(TASK ITEM) Could you copy, exactly as written, every line from the first line of the records through the one containing "green round brick C5 level 1 -> none"?

---------------

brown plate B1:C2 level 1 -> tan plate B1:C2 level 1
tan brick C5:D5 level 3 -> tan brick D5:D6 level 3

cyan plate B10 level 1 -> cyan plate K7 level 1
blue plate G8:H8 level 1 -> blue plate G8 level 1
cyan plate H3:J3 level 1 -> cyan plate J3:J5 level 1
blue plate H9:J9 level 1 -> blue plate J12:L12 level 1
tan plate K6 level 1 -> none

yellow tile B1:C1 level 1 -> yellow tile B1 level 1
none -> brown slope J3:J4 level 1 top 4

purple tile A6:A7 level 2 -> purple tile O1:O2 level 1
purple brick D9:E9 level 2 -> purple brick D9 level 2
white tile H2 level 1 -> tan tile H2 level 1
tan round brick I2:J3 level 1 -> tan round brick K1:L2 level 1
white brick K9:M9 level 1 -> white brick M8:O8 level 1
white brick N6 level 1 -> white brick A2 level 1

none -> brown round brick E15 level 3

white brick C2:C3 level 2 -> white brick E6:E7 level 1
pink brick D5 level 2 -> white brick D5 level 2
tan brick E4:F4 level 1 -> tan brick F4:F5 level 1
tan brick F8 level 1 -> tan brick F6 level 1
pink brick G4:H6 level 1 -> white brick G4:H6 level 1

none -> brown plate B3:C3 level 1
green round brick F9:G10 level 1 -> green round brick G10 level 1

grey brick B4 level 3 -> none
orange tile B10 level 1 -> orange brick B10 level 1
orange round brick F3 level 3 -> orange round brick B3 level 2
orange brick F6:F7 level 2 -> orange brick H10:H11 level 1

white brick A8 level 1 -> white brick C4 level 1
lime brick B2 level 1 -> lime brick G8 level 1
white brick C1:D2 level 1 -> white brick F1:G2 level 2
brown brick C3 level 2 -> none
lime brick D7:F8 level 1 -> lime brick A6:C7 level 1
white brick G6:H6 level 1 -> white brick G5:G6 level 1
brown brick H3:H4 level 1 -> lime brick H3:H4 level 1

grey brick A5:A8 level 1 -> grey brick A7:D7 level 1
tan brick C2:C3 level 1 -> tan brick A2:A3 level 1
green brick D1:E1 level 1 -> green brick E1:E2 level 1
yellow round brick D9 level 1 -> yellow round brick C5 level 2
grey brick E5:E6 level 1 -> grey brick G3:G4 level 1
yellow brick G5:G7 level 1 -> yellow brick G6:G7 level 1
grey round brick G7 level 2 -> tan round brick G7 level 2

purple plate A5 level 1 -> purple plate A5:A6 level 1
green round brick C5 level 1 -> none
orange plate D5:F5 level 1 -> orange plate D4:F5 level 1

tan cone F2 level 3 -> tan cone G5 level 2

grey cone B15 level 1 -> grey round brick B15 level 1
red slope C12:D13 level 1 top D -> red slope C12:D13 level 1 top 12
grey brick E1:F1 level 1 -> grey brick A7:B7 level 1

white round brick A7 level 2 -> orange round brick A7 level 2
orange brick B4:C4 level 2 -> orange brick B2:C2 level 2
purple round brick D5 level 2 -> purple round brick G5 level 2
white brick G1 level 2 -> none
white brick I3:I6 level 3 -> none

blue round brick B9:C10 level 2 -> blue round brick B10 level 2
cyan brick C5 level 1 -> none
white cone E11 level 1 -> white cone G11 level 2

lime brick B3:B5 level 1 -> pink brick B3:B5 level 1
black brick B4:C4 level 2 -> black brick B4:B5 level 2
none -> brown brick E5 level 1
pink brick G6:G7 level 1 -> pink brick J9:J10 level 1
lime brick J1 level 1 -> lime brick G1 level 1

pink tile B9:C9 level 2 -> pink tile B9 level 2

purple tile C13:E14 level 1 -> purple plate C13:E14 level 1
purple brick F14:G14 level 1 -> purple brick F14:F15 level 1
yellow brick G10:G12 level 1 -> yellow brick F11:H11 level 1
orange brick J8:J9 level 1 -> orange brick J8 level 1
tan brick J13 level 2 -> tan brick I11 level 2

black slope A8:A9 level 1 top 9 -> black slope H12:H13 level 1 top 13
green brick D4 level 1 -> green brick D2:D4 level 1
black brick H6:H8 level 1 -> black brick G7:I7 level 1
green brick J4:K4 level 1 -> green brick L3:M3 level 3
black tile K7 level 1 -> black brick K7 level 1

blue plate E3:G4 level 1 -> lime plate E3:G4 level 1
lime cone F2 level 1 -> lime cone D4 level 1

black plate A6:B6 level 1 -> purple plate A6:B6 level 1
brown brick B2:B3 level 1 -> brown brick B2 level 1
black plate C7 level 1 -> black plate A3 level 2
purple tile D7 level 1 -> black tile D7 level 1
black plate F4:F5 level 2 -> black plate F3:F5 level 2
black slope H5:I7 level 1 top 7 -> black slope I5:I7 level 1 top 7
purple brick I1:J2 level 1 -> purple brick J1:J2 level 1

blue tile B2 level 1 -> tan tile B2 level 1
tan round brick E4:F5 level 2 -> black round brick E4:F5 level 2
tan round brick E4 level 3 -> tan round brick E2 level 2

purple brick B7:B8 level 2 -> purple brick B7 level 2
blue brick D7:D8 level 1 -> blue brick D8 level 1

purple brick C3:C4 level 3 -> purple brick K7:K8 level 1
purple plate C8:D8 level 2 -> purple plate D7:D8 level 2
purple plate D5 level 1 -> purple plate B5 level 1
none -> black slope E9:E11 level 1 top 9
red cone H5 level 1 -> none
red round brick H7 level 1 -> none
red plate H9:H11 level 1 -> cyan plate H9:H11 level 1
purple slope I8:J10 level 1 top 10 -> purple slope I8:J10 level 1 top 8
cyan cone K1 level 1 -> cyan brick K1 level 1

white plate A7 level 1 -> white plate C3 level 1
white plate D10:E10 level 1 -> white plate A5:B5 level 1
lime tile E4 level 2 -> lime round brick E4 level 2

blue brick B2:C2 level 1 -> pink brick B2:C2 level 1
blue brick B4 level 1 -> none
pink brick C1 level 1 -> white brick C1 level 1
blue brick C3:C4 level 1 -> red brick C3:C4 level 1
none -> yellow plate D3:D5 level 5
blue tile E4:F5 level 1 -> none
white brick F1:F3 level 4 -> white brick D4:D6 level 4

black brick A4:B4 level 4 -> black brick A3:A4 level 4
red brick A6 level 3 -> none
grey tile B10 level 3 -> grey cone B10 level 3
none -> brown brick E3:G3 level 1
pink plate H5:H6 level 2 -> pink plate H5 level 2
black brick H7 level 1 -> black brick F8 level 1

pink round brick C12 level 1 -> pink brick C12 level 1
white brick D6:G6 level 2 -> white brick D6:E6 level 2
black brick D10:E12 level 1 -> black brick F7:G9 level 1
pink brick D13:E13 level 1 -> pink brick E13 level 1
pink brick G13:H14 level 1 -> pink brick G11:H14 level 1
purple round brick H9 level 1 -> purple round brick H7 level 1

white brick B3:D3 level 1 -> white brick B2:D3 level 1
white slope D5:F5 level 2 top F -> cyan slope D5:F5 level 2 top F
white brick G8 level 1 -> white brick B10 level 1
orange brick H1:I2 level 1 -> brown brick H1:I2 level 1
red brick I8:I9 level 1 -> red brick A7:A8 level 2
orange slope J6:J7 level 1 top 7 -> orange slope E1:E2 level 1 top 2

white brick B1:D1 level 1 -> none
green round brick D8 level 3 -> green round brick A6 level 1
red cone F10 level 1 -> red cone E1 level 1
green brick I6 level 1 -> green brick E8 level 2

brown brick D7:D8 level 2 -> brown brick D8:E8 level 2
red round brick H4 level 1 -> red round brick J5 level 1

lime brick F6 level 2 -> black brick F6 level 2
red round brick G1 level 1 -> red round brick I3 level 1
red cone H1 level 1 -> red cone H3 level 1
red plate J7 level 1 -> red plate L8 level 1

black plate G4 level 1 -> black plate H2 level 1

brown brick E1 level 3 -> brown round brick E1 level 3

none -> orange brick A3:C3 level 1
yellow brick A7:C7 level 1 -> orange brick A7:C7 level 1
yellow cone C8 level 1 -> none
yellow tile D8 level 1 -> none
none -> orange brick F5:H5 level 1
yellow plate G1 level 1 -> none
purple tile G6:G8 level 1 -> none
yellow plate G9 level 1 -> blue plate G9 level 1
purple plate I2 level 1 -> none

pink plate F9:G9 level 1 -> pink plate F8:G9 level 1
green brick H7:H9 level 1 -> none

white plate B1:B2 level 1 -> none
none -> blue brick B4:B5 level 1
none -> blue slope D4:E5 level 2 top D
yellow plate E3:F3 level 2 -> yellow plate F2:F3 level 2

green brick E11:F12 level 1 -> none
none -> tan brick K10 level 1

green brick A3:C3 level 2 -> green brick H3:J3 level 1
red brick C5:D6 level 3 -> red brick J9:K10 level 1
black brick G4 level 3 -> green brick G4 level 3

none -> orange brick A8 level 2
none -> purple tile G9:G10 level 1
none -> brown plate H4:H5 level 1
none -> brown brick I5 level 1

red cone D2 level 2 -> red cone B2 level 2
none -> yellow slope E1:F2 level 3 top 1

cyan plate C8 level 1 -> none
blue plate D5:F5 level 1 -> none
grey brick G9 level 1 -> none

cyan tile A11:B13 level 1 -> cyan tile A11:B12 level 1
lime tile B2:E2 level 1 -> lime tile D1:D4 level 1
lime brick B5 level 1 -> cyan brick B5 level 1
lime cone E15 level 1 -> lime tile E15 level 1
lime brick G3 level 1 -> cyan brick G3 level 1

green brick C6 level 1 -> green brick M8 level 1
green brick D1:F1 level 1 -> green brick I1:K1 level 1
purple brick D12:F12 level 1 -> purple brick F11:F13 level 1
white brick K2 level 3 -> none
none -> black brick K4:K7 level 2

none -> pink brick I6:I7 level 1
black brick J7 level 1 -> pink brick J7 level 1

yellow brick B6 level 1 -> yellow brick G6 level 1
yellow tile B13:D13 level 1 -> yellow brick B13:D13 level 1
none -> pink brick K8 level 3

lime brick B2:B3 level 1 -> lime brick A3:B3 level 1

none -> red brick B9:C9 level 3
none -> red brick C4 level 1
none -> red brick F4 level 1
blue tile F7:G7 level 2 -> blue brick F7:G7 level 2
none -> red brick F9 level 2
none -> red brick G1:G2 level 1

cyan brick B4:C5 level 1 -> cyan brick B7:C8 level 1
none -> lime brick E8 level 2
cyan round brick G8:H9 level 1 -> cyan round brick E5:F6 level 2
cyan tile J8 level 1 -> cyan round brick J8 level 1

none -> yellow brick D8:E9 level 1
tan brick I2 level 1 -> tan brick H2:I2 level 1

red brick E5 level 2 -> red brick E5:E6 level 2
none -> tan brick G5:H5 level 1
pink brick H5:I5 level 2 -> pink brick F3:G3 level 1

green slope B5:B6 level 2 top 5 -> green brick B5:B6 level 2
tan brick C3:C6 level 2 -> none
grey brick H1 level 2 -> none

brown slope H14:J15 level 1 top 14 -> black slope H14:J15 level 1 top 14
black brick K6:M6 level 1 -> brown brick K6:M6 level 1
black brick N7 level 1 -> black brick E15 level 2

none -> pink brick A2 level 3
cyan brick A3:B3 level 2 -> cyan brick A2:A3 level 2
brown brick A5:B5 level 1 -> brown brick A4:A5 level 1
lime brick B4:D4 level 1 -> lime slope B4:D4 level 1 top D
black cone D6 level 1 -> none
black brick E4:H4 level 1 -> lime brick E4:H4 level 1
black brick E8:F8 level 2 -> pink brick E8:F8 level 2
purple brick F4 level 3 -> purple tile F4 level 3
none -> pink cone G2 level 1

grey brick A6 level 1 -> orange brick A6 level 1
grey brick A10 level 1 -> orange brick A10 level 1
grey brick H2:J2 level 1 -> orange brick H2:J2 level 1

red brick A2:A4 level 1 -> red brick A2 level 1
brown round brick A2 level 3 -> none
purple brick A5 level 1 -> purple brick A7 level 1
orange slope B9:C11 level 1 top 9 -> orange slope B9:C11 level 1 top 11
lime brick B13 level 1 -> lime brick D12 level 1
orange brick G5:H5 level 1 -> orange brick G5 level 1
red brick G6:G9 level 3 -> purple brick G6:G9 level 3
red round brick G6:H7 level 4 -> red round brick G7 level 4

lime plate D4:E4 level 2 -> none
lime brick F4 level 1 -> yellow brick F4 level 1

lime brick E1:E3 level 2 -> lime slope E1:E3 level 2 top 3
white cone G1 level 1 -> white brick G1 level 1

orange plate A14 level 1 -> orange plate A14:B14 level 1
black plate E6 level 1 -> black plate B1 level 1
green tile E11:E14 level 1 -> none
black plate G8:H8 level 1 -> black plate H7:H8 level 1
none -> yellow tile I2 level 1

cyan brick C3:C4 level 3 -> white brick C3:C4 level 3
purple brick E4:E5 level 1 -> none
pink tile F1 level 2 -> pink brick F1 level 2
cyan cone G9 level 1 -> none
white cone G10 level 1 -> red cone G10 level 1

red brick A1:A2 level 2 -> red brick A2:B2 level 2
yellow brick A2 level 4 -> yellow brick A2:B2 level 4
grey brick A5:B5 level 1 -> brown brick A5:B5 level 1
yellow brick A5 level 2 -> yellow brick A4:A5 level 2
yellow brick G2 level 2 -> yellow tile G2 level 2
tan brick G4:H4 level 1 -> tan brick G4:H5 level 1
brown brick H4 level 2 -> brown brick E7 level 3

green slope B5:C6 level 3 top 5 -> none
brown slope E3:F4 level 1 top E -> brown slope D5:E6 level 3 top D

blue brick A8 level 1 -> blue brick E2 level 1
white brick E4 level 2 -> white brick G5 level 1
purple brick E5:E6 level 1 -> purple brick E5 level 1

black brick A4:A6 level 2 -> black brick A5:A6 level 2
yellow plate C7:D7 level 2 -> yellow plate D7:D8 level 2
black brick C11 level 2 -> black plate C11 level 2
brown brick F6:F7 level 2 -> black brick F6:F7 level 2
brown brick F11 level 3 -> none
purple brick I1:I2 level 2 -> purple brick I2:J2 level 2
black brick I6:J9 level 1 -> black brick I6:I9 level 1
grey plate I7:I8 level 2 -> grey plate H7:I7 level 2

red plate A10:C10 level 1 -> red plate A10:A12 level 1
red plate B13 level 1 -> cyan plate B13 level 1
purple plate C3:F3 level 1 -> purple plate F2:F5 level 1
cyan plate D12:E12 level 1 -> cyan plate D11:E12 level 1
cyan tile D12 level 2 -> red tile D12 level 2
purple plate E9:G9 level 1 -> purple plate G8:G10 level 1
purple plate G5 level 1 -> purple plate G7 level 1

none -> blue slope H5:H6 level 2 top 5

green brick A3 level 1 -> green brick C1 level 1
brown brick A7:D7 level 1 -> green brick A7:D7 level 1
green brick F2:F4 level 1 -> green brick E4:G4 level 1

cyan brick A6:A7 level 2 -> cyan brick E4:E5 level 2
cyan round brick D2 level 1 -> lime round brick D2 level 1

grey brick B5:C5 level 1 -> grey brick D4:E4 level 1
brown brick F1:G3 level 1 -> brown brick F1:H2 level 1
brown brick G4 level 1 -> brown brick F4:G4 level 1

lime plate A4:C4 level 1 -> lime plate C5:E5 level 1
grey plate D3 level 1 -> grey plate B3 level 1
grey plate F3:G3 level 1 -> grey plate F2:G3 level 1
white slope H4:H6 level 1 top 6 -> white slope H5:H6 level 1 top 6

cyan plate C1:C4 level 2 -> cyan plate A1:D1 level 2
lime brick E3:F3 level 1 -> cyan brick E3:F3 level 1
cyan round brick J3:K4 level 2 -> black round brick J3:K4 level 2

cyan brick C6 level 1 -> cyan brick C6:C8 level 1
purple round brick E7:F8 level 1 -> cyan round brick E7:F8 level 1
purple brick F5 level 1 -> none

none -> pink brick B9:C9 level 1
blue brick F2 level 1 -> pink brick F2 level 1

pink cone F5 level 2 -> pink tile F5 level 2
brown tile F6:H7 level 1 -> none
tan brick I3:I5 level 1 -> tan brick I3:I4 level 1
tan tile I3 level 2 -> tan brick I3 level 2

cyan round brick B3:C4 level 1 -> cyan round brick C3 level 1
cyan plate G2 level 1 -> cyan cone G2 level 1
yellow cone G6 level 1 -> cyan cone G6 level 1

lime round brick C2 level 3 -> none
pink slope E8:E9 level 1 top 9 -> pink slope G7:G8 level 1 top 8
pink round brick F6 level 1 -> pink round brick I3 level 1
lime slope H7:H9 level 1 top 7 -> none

---------------

(OUTPUT OF THE EXERCISE)
brown plate B1:C2 level 1 -> tan plate B1:C2 level 1
tan brick C5:D5 level 3 -> tan brick D5:D6 level 3

cyan plate B10 level 1 -> cyan plate K7 level 1
blue plate G8:H8 level 1 -> blue plate G8 level 1
cyan plate H3:J3 level 1 -> cyan plate J3:J5 level 1
blue plate H9:J9 level 1 -> blue plate J12:L12 level 1
tan plate K6 level 1 -> none

yellow tile B1:C1 level 1 -> yellow tile B1 level 1
none -> brown slope J3:J4 level 1 top 4

purple tile A6:A7 level 2 -> purple tile O1:O2 level 1
purple brick D9:E9 level 2 -> purple brick D9 level 2
white tile H2 level 1 -> tan tile H2 level 1
tan round brick I2:J3 level 1 -> tan round brick K1:L2 level 1
white brick K9:M9 level 1 -> white brick M8:O8 level 1
white brick N6 level 1 -> white brick A2 level 1

none -> brown round brick E15 level 3

white brick C2:C3 level 2 -> white brick E6:E7 level 1
pink brick D5 level 2 -> white brick D5 level 2
tan brick E4:F4 level 1 -> tan brick F4:F5 level 1
tan brick F8 level 1 -> tan brick F6 level 1
pink brick G4:H6 level 1 -> white brick G4:H6 level 1

none -> brown plate B3:C3 level 1
green round brick F9:G10 level 1 -> green round brick G10 level 1

grey brick B4 level 3 -> none
orange tile B10 level 1 -> orange brick B10 level 1
orange round brick F3 level 3 -> orange round brick B3 level 2
orange brick F6:F7 level 2 -> orange brick H10:H11 level 1

white brick A8 level 1 -> white brick C4 level 1
lime brick B2 level 1 -> lime brick G8 level 1
white brick C1:D2 level 1 -> white brick F1:G2 level 2
brown brick C3 level 2 -> none
lime brick D7:F8 level 1 -> lime brick A6:C7 level 1
white brick G6:H6 level 1 -> white brick G5:G6 level 1
brown brick H3:H4 level 1 -> lime brick H3:H4 level 1

grey brick A5:A8 level 1 -> grey brick A7:D7 level 1
tan brick C2:C3 level 1 -> tan brick A2:A3 level 1
green brick D1:E1 level 1 -> green brick E1:E2 level 1
yellow round brick D9 level 1 -> yellow round brick C5 level 2
grey brick E5:E6 level 1 -> grey brick G3:G4 level 1
yellow brick G5:G7 level 1 -> yellow brick G6:G7 level 1
grey round brick G7 level 2 -> tan round brick G7 level 2

purple plate A5 level 1 -> purple plate A5:A6 level 1
green round brick C5 level 1 -> none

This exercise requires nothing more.